The lines to return begin at the one containing "IR1 pin GND: GND -> none" and end at the final line of the material; output them exactly and only them.

= Beginning of Section =

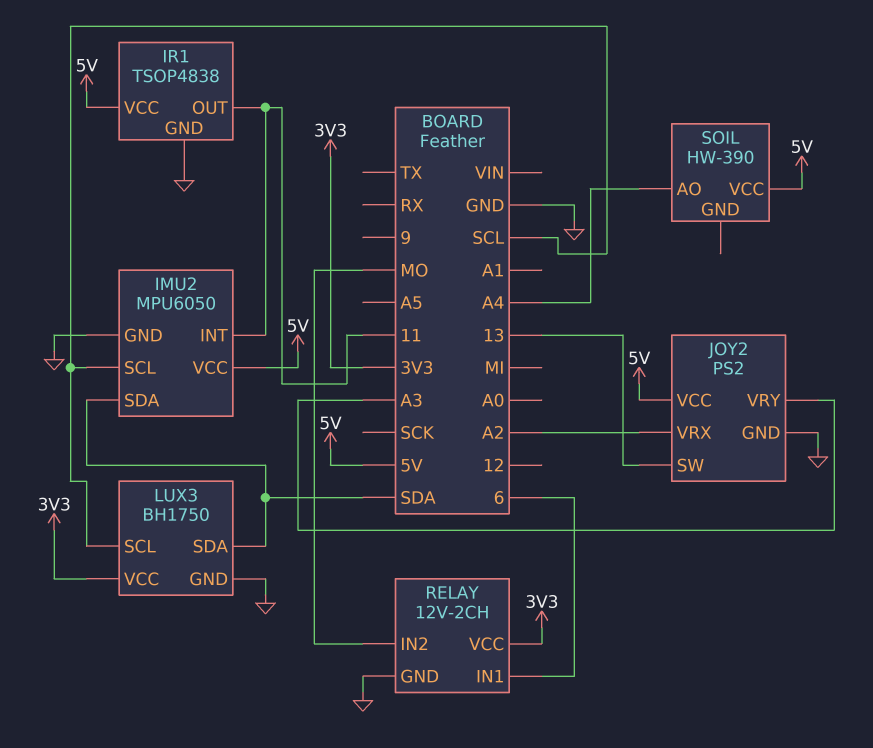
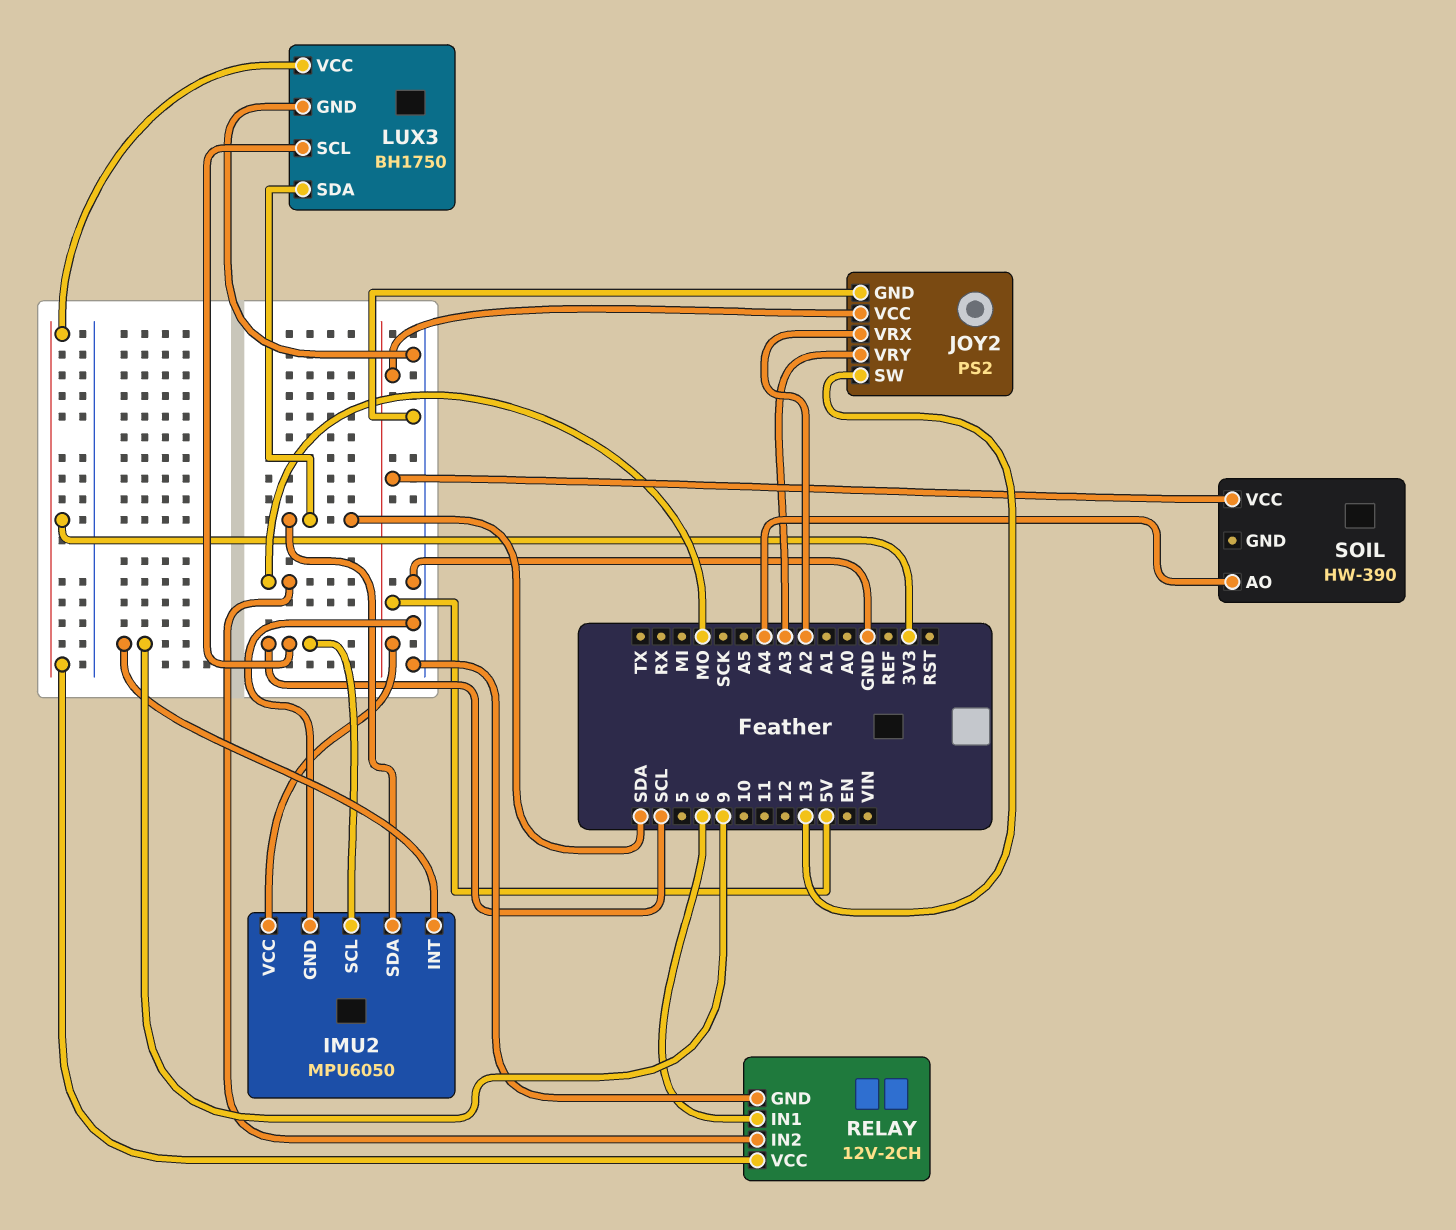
IMU2 pin INT: 11 -> 9
IR1: TSOP4838 -> none
IR1 pin GND: GND -> none
IR1 pin OUT: 11 -> none
IR1 pin VCC: 5V -> none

= End of Section =

YOUR SOLUTION:
IR1 pin GND: GND -> none
IR1 pin OUT: 11 -> none
IR1 pin VCC: 5V -> none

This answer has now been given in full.